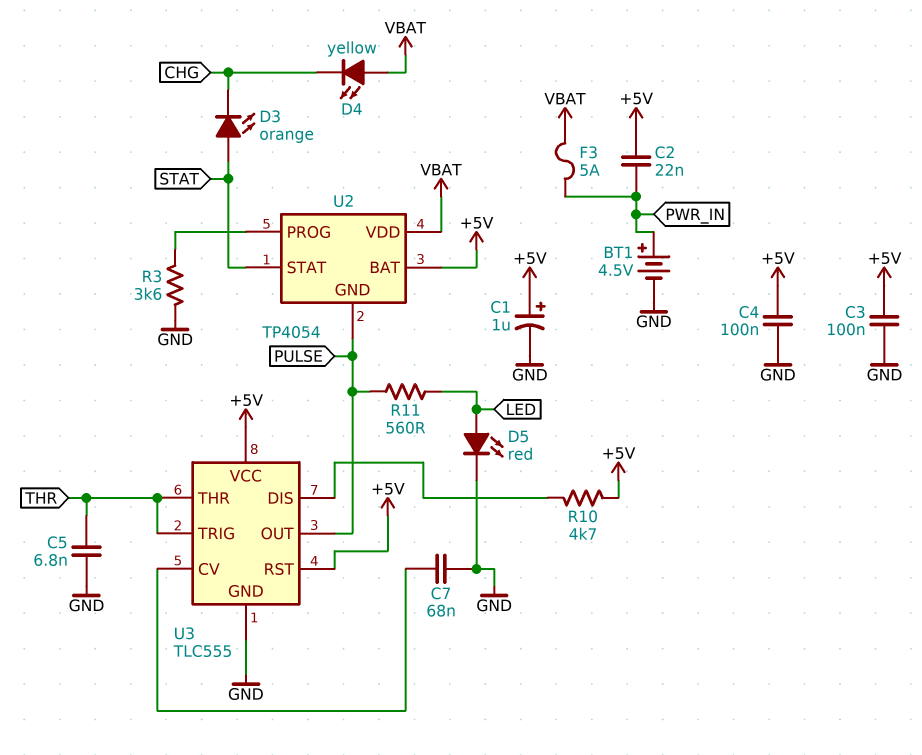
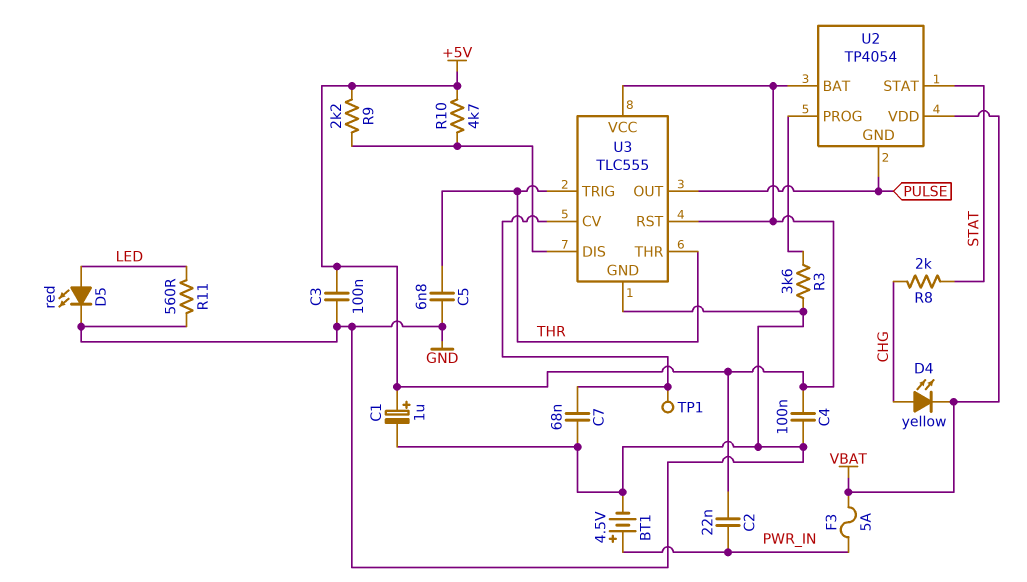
D3: LED orange (A STAT, K CHG) -> none
D4: LED yellow (A VBAT, K CHG) -> LED yellow (A CHG, K VBAT)
R8: none -> 2k (CHG, STAT)
R9: none -> 2.2k (+5V, U3/DIS)
R11: 560 (LED, PULSE) -> 560 (GND, LED)
TP1: none -> test point (U3/CV)

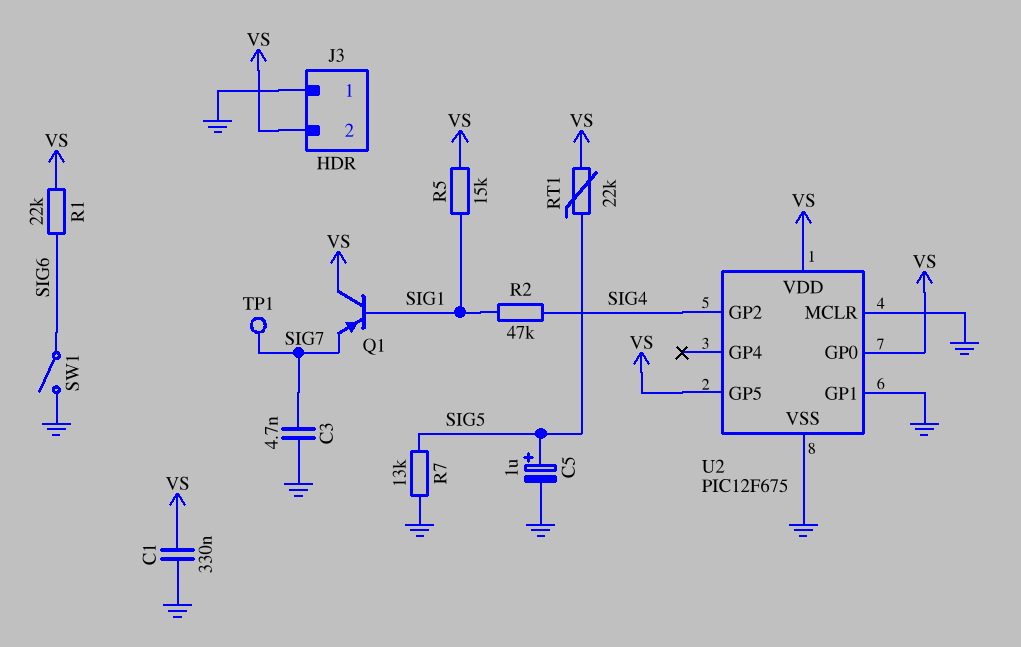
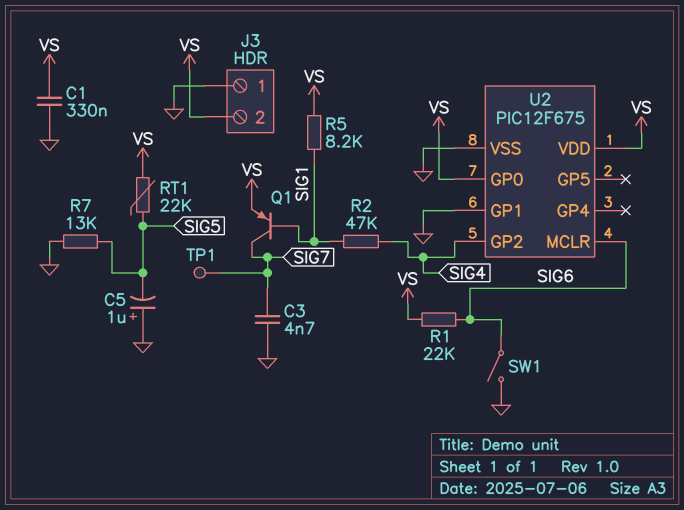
C5: 1uF (plus SIG5, minus GND) -> 1uF (plus GND, minus SIG5)
Q1: PNP (B SIG1, C VS, E SIG7) -> PNP (B SIG1, C SIG7, E VS)
R5: 15k (SIG1, VS) -> 8.2k (SIG1, VS)
U2 pin GP5: VS -> none
U2 pin MCLR: GND -> SIG6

____________________

§ **Work task**
Please filter the data down to the lines containing the word "STAT".

§ **Expected answer**
D3: LED orange (A STAT, K CHG) -> none
R8: none -> 2k (CHG, STAT)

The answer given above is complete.